Search the material for the word "blue" and report each line where it turns up.

### AVAILABLE DATA

━━━━━━━━

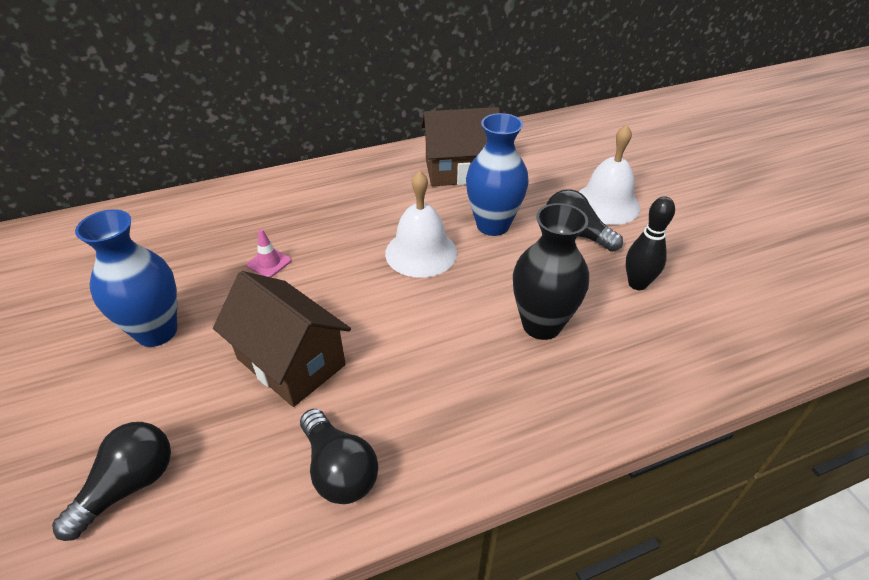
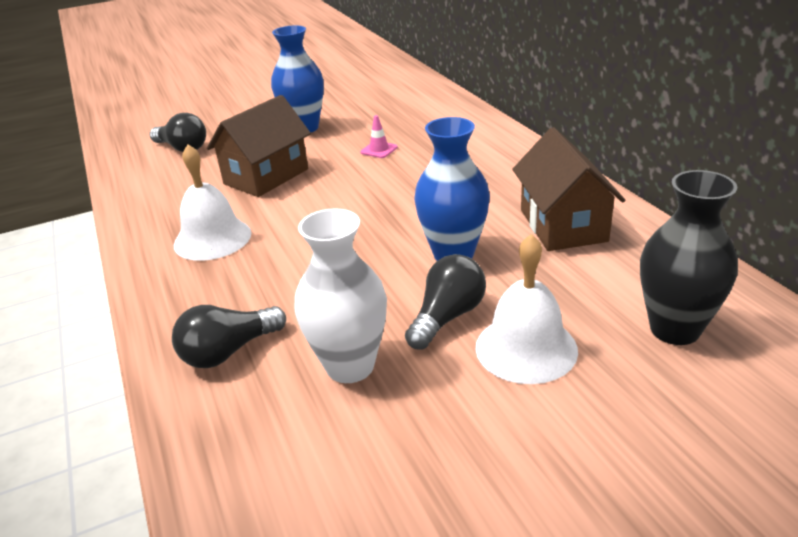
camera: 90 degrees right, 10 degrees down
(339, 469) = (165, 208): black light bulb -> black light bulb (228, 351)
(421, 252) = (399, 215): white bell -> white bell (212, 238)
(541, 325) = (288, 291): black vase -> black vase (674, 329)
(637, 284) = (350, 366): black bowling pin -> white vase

━━━━━━━━

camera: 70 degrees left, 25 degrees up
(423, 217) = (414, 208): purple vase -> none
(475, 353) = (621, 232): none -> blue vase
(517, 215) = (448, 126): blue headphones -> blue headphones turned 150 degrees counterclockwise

━━━━━━━━

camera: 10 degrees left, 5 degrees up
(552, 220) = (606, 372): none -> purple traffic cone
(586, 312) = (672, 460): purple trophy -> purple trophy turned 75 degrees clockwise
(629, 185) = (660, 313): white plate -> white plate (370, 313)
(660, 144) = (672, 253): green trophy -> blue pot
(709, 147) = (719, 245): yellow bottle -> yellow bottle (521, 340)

━━━━━━━━

### REPLY TO THE EXERCISE
(475, 353) = (621, 232): none -> blue vase
(517, 215) = (448, 126): blue headphones -> blue headphones turned 150 degrees counterclockwise
(660, 144) = (672, 253): green trophy -> blue pot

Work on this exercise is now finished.